--- Material provided Enclosed Below ---

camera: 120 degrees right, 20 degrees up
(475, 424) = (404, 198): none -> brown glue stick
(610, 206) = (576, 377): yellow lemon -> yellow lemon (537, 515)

--- End of Enclosed Material provided ---
--- Material provided Enclosed Below ---

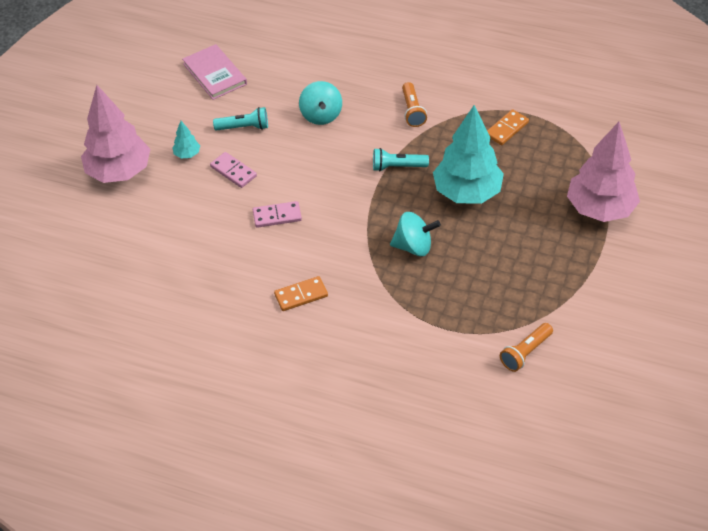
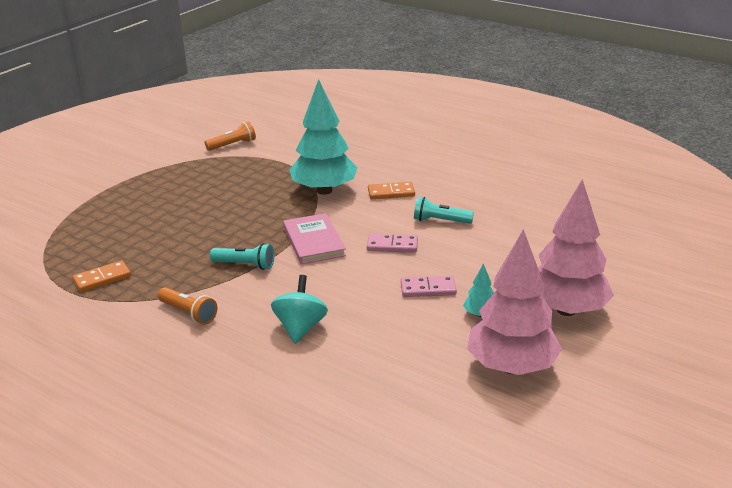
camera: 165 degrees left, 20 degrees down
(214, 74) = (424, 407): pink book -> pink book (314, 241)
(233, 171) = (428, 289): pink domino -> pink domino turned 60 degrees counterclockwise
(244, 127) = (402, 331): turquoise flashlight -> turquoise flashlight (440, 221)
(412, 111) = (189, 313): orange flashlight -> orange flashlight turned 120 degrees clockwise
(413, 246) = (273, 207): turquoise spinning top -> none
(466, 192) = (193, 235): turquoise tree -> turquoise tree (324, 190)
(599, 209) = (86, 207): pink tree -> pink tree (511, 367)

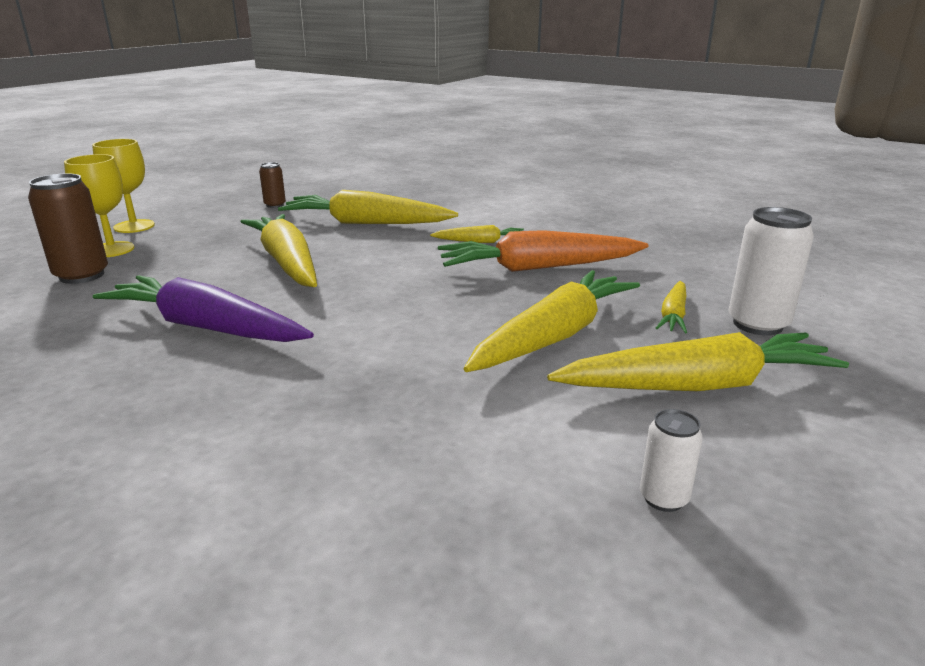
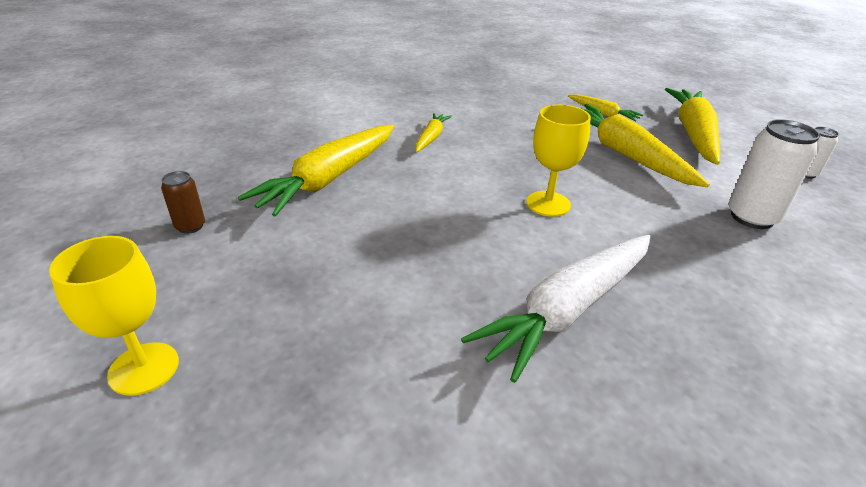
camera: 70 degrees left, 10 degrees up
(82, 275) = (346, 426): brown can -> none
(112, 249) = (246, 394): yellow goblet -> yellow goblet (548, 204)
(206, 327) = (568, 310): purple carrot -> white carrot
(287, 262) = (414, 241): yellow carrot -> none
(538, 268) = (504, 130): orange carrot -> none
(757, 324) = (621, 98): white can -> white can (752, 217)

--- End of Enclosed Material provided ---

Work required - Each line in the data where the string "left" occurs should be identified and copied.

Output for this exercise -
camera: 165 degrees left, 20 degrees down
camera: 70 degrees left, 10 degrees up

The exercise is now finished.